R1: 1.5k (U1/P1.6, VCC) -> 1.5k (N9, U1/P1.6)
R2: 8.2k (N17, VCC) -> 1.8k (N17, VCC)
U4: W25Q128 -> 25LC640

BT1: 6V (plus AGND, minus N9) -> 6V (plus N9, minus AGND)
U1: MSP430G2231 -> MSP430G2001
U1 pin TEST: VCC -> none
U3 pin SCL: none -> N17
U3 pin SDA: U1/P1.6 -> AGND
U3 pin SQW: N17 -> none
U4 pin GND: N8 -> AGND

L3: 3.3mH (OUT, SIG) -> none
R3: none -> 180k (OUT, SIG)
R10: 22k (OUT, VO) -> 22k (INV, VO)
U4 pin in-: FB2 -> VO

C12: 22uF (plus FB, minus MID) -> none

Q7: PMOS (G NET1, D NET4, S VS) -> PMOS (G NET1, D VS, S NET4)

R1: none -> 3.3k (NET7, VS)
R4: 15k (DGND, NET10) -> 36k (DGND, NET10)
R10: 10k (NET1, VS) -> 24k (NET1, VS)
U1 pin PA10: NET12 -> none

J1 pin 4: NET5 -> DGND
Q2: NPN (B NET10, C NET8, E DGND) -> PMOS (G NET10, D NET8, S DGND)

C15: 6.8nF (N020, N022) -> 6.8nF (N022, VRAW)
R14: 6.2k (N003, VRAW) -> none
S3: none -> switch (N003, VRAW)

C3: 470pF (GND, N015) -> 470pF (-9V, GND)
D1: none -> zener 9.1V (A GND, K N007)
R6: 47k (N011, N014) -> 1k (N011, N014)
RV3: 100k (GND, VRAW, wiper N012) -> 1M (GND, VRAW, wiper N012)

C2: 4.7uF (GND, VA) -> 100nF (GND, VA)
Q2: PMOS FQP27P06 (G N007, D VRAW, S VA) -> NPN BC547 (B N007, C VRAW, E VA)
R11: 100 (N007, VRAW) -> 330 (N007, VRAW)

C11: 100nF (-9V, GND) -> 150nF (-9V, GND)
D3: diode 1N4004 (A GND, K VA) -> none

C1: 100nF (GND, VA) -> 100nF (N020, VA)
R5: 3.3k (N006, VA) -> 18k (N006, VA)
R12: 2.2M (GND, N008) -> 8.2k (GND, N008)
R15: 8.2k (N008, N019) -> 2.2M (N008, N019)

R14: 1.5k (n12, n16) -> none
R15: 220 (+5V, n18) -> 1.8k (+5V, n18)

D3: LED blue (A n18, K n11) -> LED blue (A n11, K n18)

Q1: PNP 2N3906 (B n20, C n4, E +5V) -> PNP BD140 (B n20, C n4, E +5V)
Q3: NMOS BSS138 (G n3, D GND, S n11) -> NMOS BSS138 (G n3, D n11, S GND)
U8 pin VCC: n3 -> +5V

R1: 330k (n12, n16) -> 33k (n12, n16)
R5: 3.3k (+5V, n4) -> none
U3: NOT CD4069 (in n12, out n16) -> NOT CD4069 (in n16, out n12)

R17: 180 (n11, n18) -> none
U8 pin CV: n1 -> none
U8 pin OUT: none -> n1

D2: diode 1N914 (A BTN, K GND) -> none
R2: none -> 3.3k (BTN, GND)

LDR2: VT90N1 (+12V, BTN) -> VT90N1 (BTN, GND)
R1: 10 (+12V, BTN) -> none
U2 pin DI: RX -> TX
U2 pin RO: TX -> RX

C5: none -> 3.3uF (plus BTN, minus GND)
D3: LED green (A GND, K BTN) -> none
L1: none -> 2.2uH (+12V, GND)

▬▬▬▬▬▬

> **Task goal**: In the answer, restate word for word each line from the one with "LDR2: VT90N1 (+12V, BTN) -> VT90N1 (BTN, GND)" through the end of the material above.

> **Answer space**:
LDR2: VT90N1 (+12V, BTN) -> VT90N1 (BTN, GND)
R1: 10 (+12V, BTN) -> none
U2 pin DI: RX -> TX
U2 pin RO: TX -> RX

C5: none -> 3.3uF (plus BTN, minus GND)
D3: LED green (A GND, K BTN) -> none
L1: none -> 2.2uH (+12V, GND)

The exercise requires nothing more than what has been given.